*** Begin section ***
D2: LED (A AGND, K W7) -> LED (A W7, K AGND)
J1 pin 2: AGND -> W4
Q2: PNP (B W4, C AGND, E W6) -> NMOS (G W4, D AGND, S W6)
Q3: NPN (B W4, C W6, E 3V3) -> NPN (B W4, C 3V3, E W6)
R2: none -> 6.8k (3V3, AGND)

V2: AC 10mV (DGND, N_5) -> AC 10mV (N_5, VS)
*** End section ***
*** Begin section ***
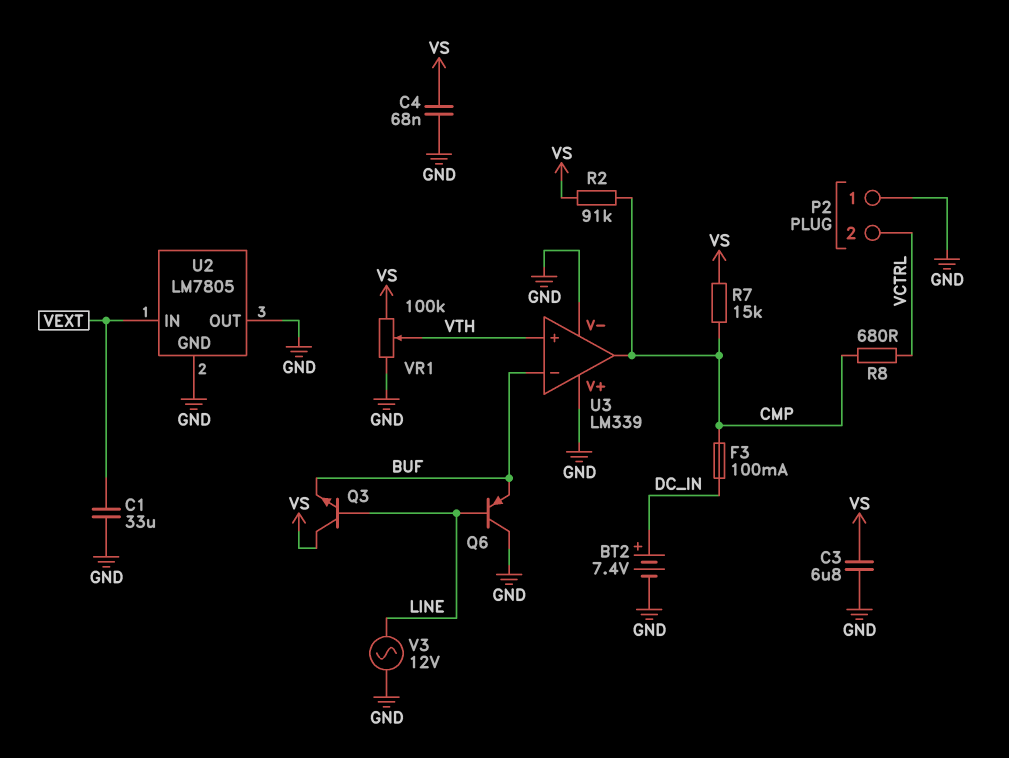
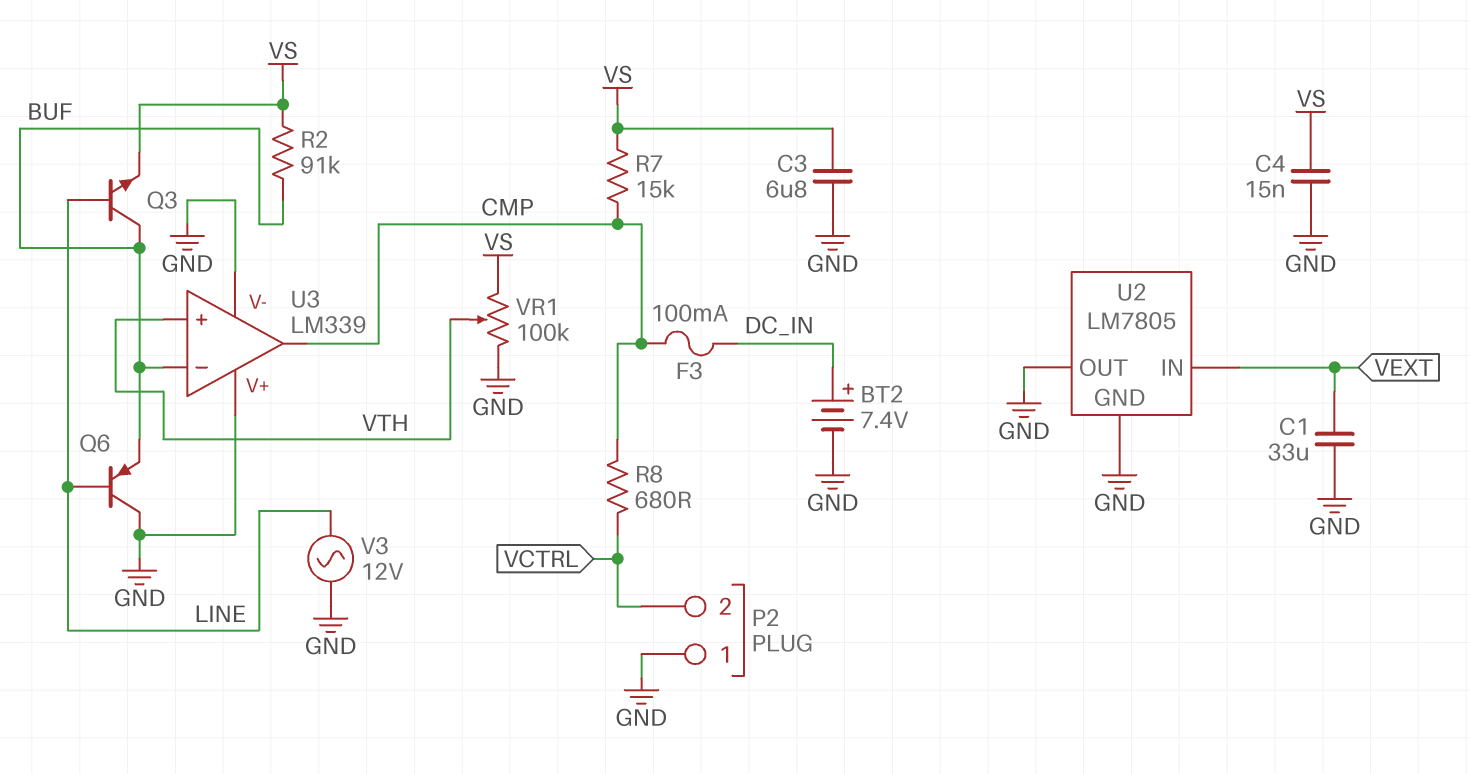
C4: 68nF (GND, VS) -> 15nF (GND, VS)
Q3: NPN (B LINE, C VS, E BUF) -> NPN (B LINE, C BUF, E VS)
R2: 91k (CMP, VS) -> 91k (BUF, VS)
*** End section ***
*** Begin section ***
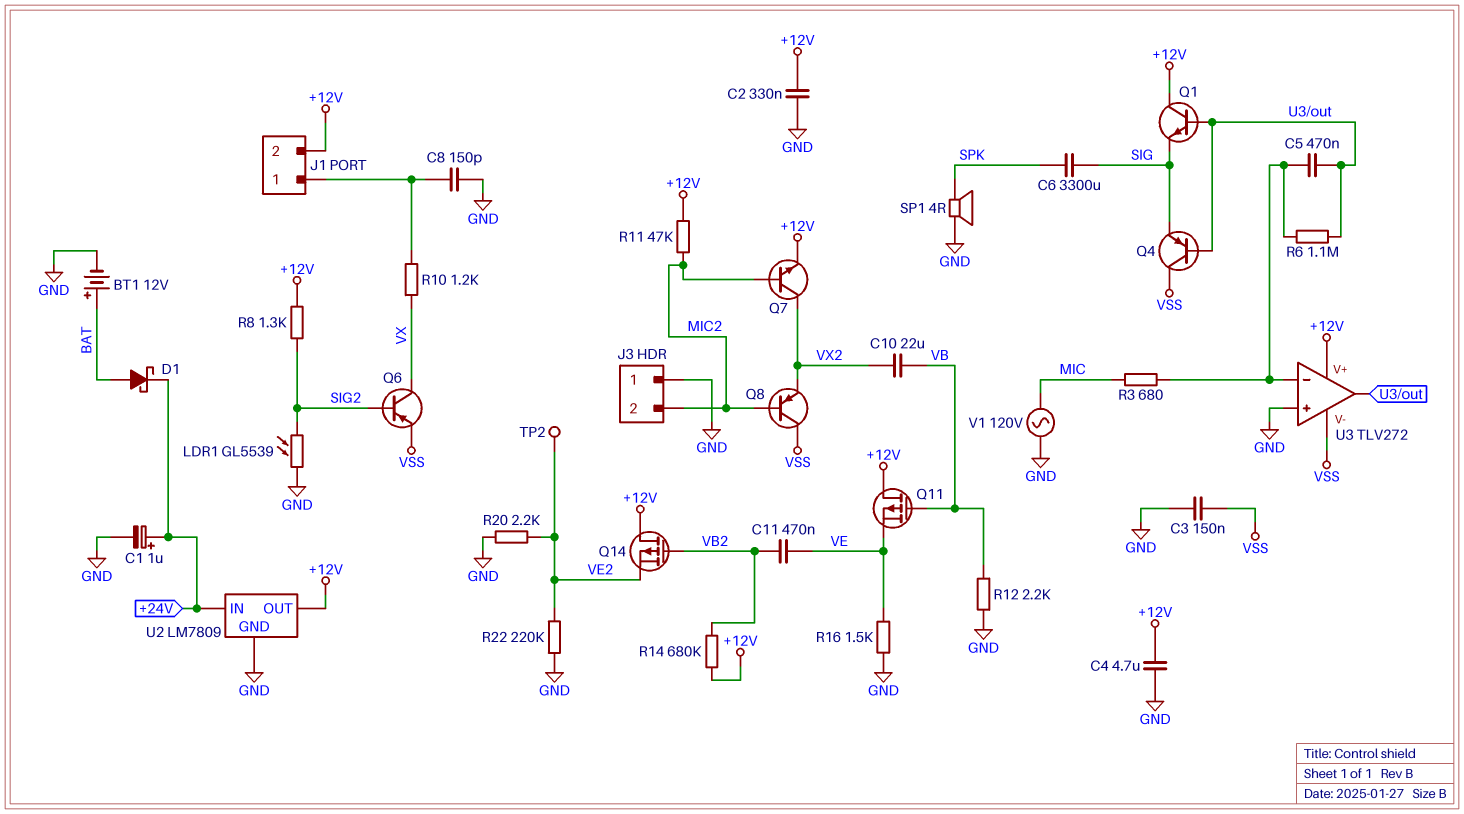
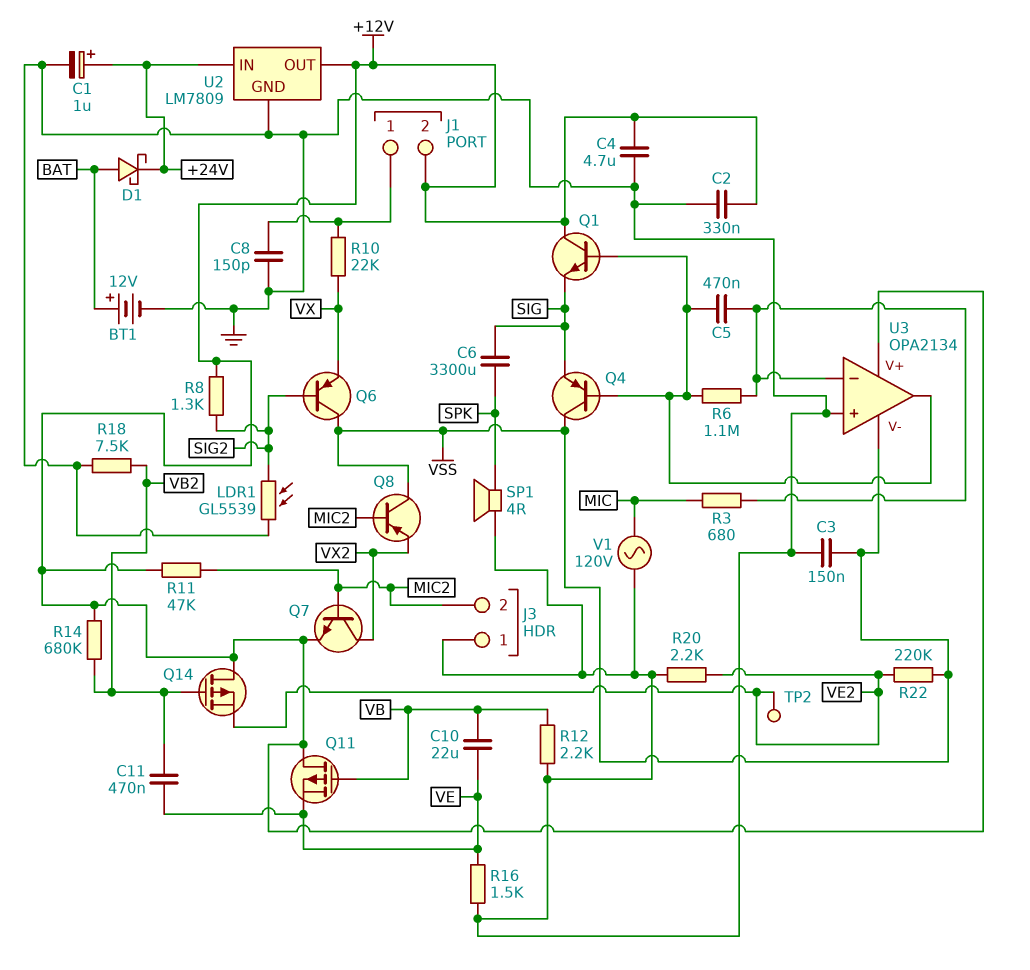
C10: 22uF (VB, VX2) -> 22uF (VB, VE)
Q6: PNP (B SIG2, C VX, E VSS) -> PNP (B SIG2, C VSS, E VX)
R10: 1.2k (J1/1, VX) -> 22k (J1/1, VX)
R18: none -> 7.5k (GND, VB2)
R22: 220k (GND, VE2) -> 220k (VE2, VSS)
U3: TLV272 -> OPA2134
*** End section ***
**WHAT YOU ARE ASKED TO DO:** From the entries above, extract every line where the word "none" appears.

**WRITTEN SOLUTION:**
R2: none -> 6.8k (3V3, AGND)
R18: none -> 7.5k (GND, VB2)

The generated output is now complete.